* _PROBLEM DETAILS_
Set down the whole listing that follows, precisely as written.

* _RECORDS_
>>

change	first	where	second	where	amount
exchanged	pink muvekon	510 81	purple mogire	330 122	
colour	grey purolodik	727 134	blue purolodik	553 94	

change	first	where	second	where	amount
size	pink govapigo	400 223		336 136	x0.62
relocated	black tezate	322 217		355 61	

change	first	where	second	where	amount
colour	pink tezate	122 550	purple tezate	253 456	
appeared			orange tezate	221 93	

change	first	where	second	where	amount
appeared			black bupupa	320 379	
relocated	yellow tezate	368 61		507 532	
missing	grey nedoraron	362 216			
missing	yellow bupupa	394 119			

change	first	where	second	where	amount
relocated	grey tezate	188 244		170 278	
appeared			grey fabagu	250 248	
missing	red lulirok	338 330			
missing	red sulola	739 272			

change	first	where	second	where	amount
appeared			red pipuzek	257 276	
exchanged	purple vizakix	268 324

<<

* _WRITTEN RESPONSE_
change	first	where	second	where	amount
exchanged	pink muvekon	510 81	purple mogire	330 122	
colour	grey purolodik	727 134	blue purolodik	553 94	

change	first	where	second	where	amount
size	pink govapigo	400 223		336 136	x0.62
relocated	black tezate	322 217		355 61	

change	first	where	second	where	amount
colour	pink tezate	122 550	purple tezate	253 456	
appeared			orange tezate	221 93	

change	first	where	second	where	amount
appeared			black bupupa	320 379	
relocated	yellow tezate	368 61		507 532	
missing	grey nedoraron	362 216			
missing	yellow bupupa	394 119			

change	first	where	second	where	amount
relocated	grey tezate	188 244		170 278	
appeared			grey fabagu	250 248	
missing	red lulirok	338 330			
missing	red sulola	739 272			

change	first	where	second	where	amount
appeared			red pipuzek	257 276	
exchanged	purple vizakix	268 324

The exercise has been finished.